What this task involves: Take each line from the entries that holds "spoon" and copy it out.

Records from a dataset

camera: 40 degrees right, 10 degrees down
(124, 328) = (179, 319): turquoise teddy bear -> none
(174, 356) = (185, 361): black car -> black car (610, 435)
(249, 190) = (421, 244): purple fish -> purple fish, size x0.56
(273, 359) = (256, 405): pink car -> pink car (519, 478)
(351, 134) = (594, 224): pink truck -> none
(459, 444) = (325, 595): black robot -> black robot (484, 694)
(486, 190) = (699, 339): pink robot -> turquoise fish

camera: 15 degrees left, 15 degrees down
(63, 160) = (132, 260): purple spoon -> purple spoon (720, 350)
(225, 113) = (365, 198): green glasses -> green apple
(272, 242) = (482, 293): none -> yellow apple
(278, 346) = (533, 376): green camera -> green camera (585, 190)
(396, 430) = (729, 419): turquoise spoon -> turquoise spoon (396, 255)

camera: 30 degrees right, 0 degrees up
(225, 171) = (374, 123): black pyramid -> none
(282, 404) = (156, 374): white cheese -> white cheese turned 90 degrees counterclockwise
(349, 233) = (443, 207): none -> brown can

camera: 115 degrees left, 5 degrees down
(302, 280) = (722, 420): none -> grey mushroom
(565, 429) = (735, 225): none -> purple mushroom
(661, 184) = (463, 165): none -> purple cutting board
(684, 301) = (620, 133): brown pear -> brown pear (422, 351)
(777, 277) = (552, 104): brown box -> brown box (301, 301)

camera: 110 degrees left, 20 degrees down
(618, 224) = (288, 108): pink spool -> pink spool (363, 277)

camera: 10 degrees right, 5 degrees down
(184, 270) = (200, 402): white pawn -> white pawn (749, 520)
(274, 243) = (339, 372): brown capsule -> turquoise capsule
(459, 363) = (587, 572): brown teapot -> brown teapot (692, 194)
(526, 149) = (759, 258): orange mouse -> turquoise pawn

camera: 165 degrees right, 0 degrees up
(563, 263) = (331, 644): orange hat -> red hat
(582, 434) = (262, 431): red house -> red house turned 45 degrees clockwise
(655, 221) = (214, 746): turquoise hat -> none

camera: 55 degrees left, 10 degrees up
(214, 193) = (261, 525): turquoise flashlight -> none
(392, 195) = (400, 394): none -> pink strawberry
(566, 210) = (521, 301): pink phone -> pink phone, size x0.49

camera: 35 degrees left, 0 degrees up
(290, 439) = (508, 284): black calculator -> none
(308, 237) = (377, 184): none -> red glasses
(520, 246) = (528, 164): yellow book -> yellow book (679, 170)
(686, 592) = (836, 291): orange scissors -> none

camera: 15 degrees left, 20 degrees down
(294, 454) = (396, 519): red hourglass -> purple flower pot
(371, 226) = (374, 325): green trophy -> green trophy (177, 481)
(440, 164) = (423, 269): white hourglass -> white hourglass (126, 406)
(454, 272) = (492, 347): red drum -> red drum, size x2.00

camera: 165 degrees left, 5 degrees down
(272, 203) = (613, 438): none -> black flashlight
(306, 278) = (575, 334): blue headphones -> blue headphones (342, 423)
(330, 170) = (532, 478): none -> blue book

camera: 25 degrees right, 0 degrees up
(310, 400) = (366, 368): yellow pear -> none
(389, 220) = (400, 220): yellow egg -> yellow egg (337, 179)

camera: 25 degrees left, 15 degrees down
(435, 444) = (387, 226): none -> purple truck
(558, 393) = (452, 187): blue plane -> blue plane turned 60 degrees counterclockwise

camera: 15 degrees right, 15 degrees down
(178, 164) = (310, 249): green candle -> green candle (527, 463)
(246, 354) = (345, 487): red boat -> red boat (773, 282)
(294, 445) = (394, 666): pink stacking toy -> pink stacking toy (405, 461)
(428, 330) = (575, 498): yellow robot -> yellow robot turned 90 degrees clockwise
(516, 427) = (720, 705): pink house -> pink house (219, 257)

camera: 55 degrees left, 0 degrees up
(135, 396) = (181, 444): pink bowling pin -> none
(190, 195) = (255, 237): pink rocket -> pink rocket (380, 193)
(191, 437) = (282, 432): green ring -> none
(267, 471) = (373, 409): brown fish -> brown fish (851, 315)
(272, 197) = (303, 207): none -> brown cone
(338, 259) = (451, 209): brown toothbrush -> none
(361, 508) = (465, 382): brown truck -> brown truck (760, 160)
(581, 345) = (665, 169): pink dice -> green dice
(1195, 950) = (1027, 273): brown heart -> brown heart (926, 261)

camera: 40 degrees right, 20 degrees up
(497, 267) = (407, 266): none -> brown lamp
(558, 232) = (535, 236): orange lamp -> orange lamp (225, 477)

Written answer:
(63, 160) = (132, 260): purple spoon -> purple spoon (720, 350)
(396, 430) = (729, 419): turquoise spoon -> turquoise spoon (396, 255)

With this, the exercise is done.